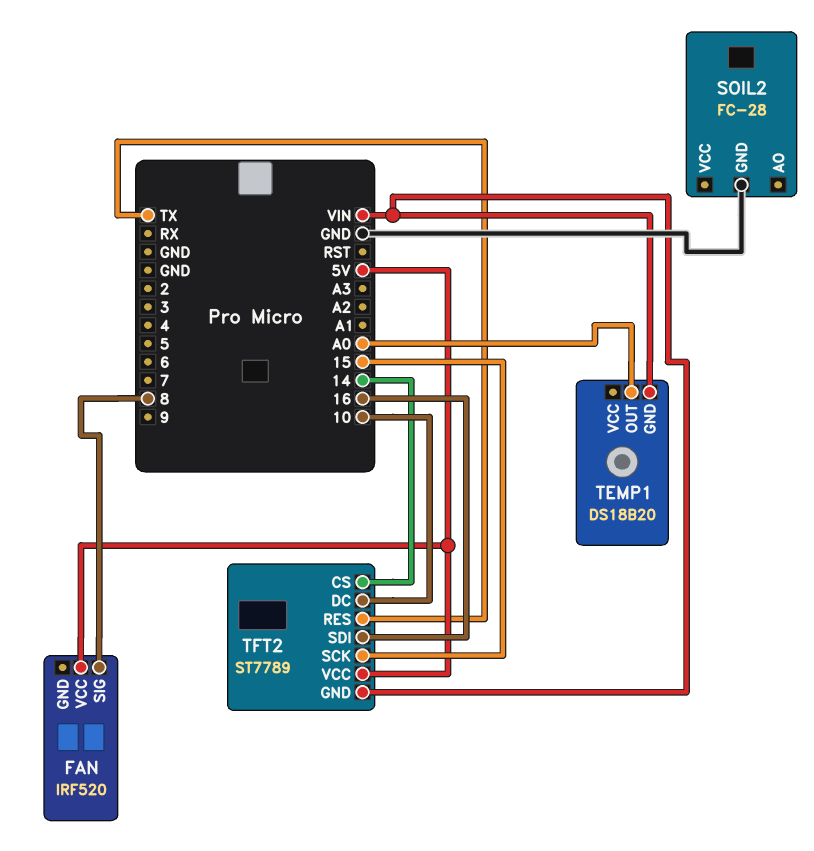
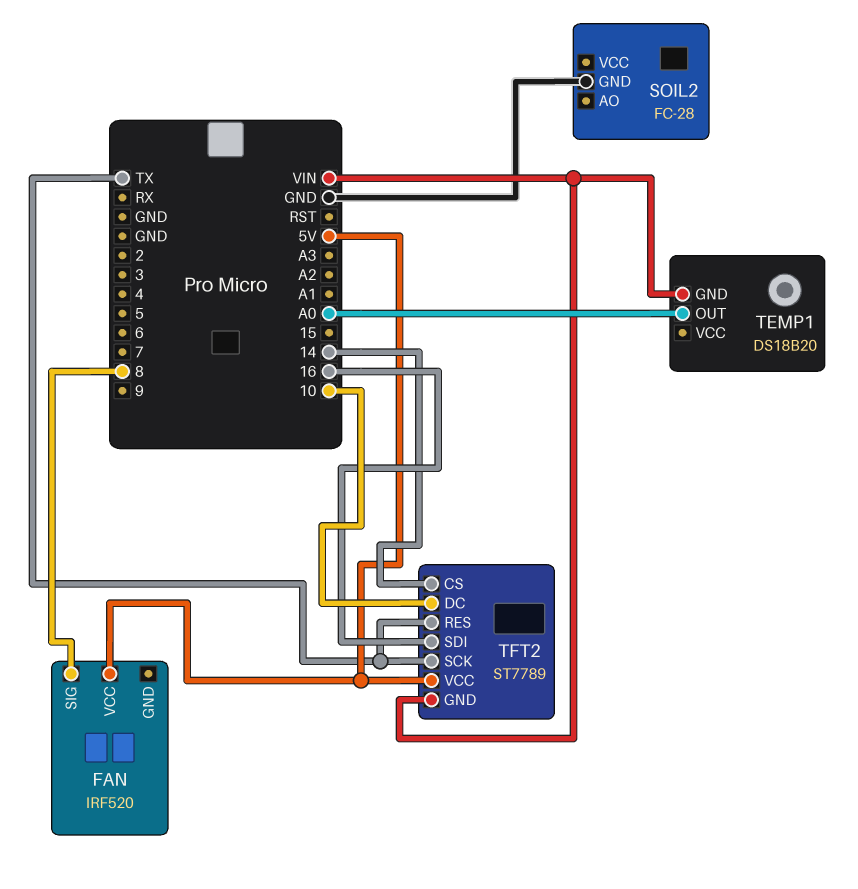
TFT2 pin SCK: 15 -> TX

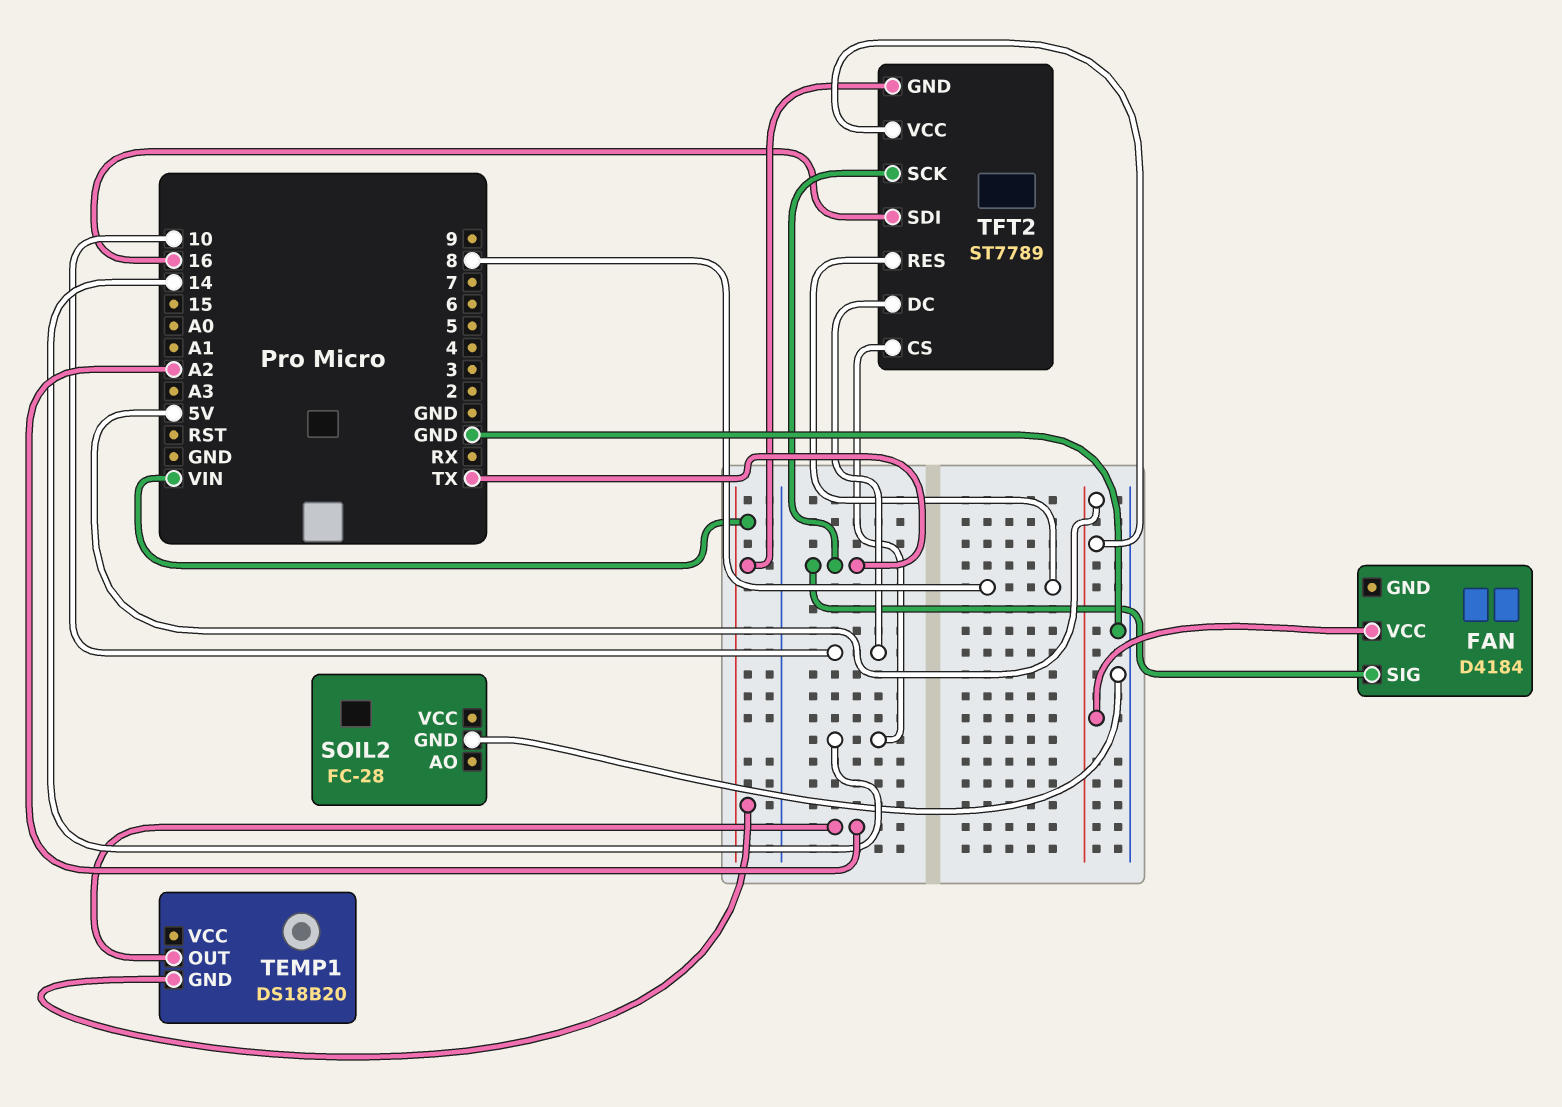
FAN: IRF520 -> D4184
FAN pin SIG: 8 -> TX
TEMP1 pin OUT: A0 -> A2
TFT2 pin RES: TX -> 8

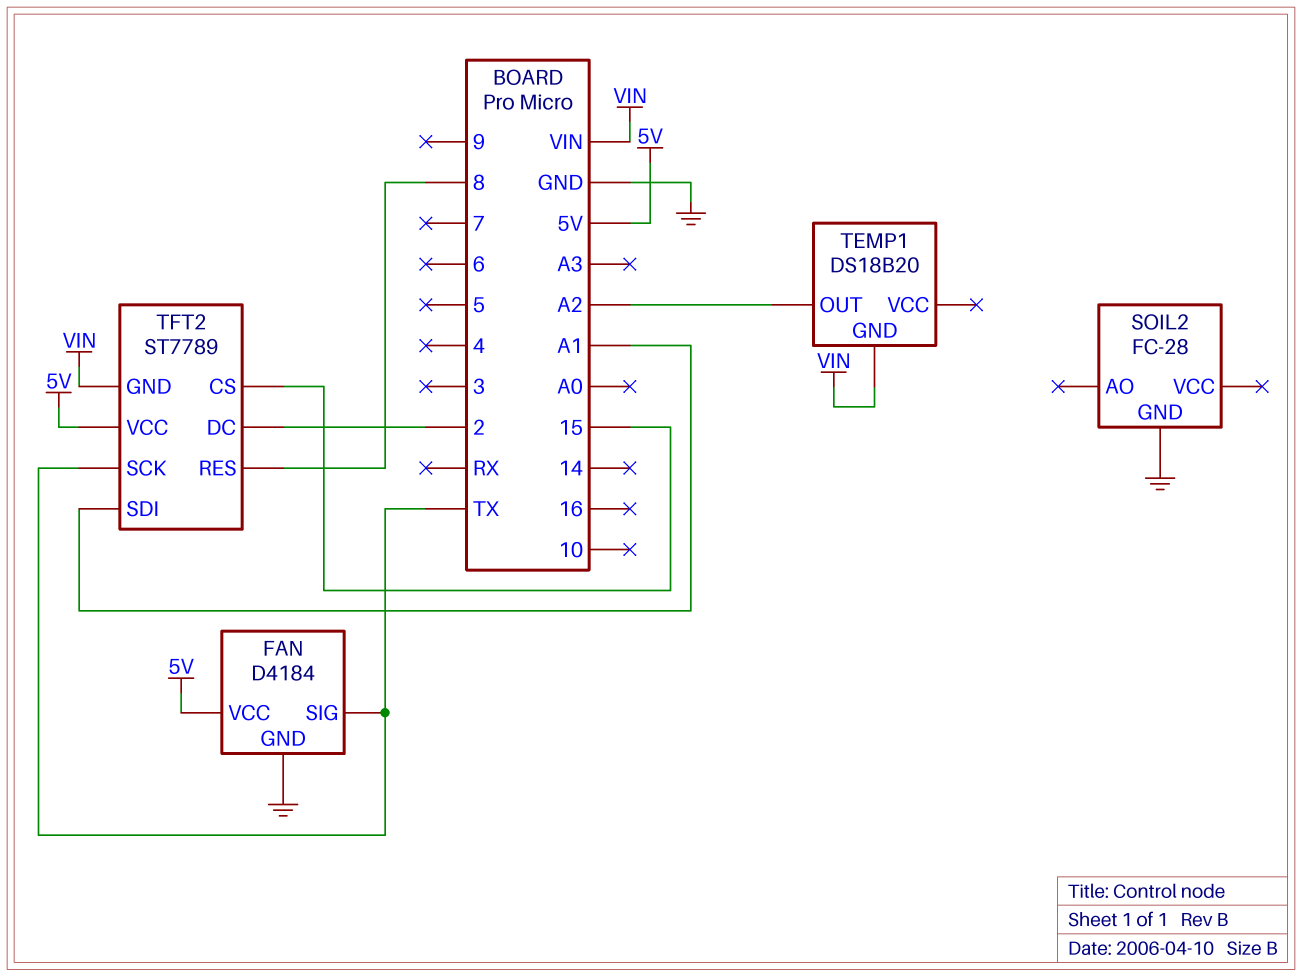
FAN pin GND: none -> GND
TFT2 pin CS: 14 -> 15
TFT2 pin DC: 10 -> 2
TFT2 pin SDI: 16 -> A1

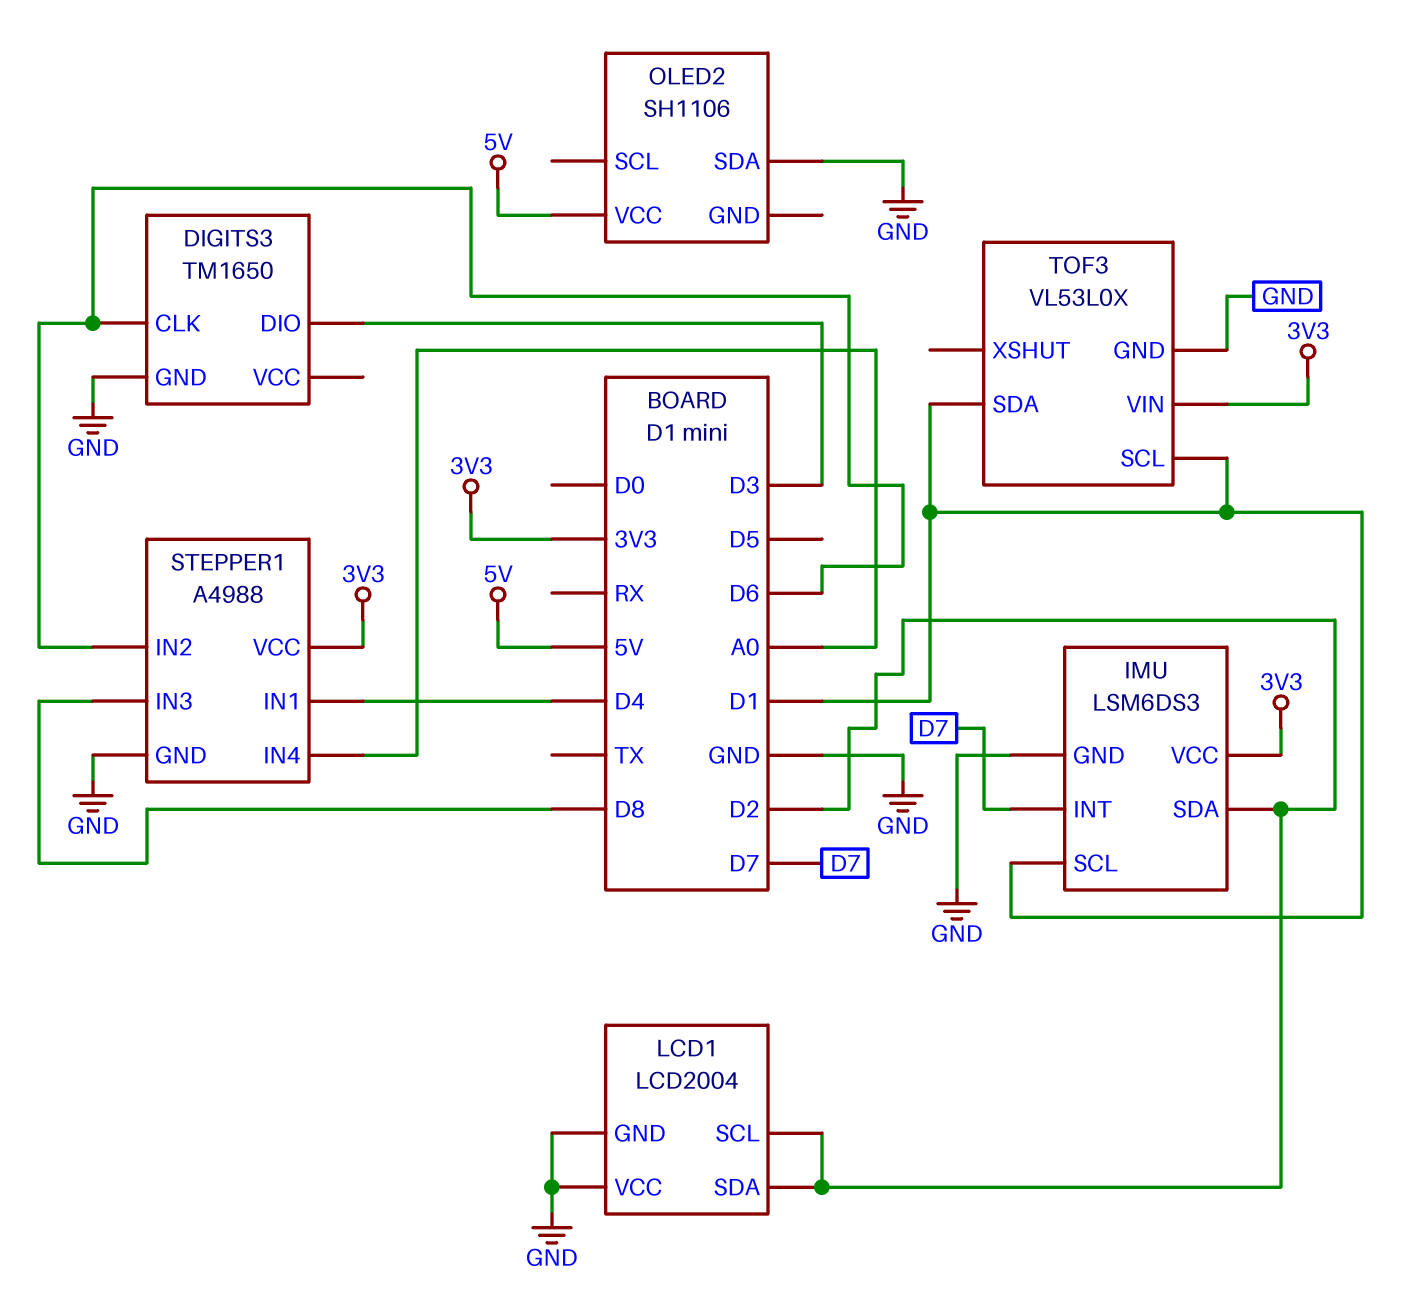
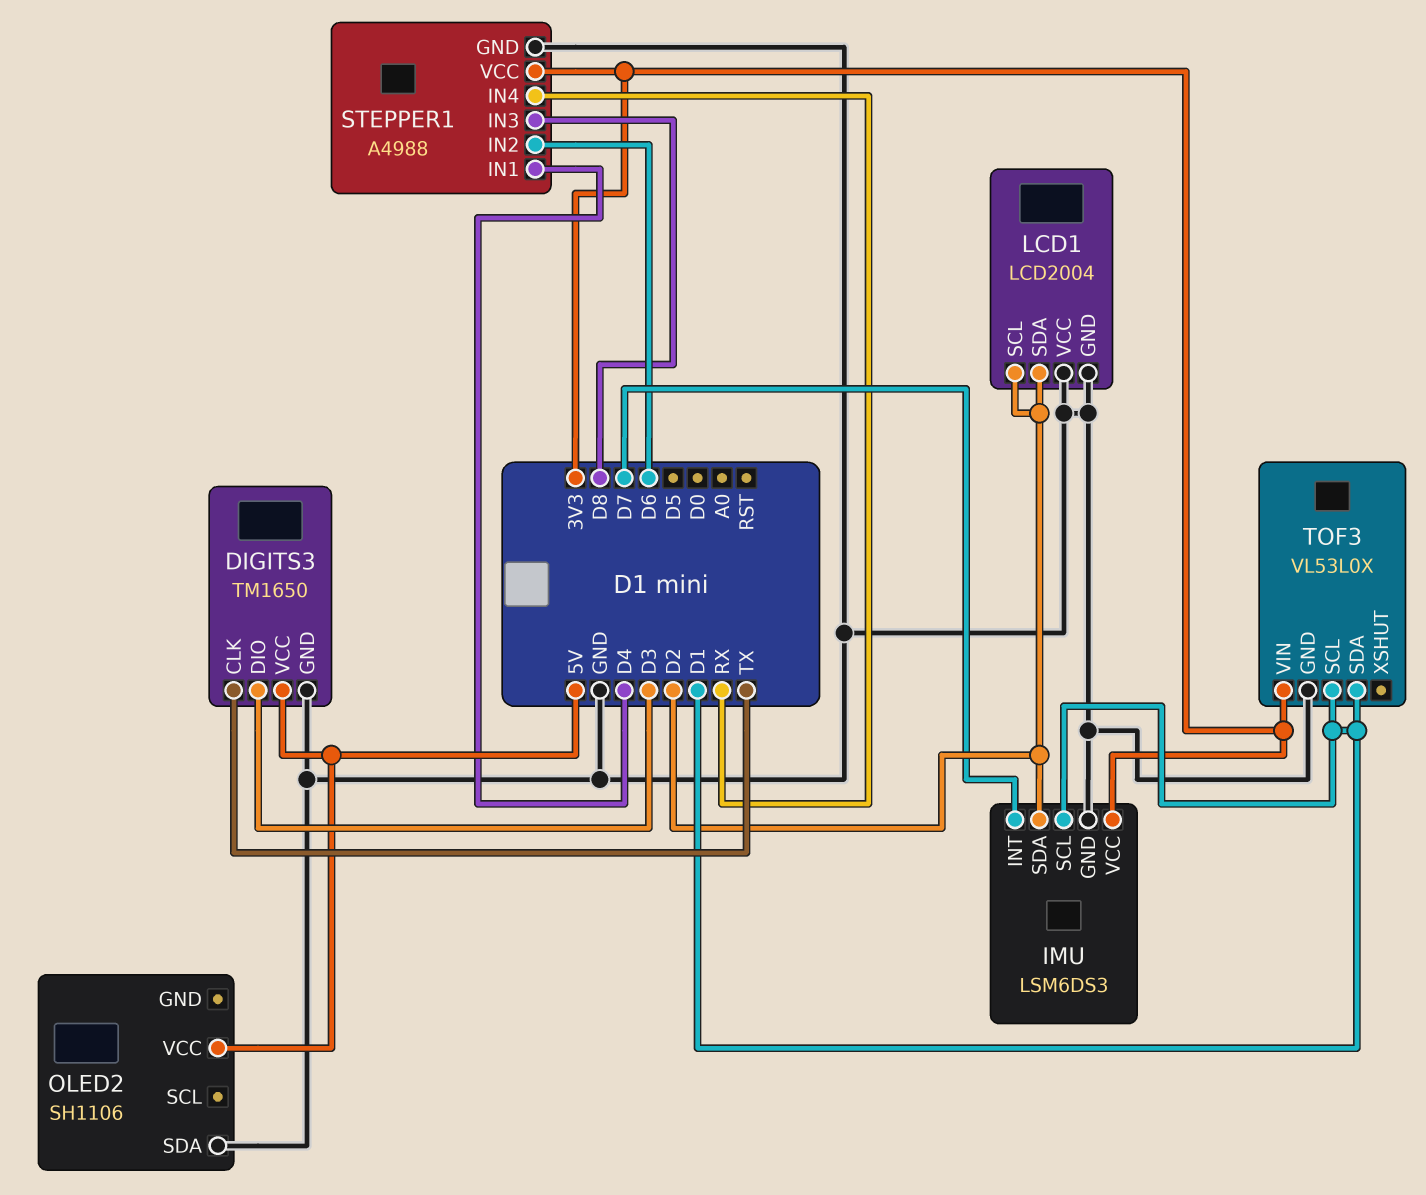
DIGITS3 pin CLK: D6 -> TX
DIGITS3 pin VCC: none -> 5V
STEPPER1 pin IN4: A0 -> RX

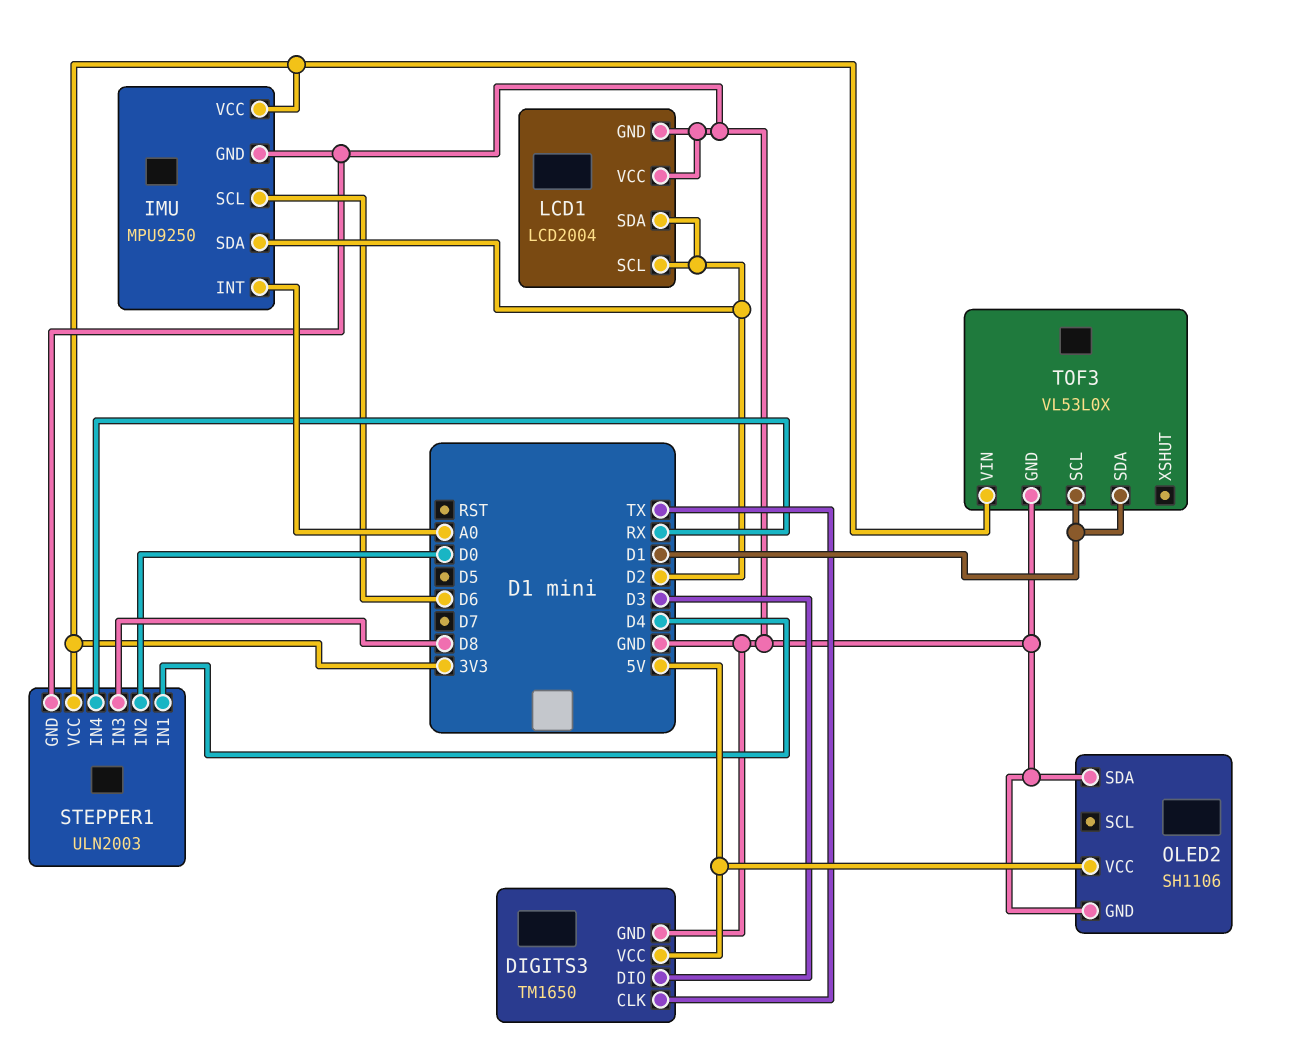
IMU: LSM6DS3 -> MPU9250
IMU pin INT: D7 -> A0
IMU pin SCL: D1 -> D6
OLED2 pin GND: none -> GND
STEPPER1: A4988 -> ULN2003
STEPPER1 pin IN2: D6 -> D0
——————————
▸ **PROBLEM DETAILS**
Print once more, exactly, the lines from the one with "TFT2 pin CS: 14 -> 15" through the last line of the data, both ends included, without any pictures.

▸ **SOLUTION TO THIS PROBLEM**
TFT2 pin CS: 14 -> 15
TFT2 pin DC: 10 -> 2
TFT2 pin SDI: 16 -> A1

DIGITS3 pin CLK: D6 -> TX
DIGITS3 pin VCC: none -> 5V
STEPPER1 pin IN4: A0 -> RX

IMU: LSM6DS3 -> MPU9250
IMU pin INT: D7 -> A0
IMU pin SCL: D1 -> D6
OLED2 pin GND: none -> GND
STEPPER1: A4988 -> ULN2003
STEPPER1 pin IN2: D6 -> D0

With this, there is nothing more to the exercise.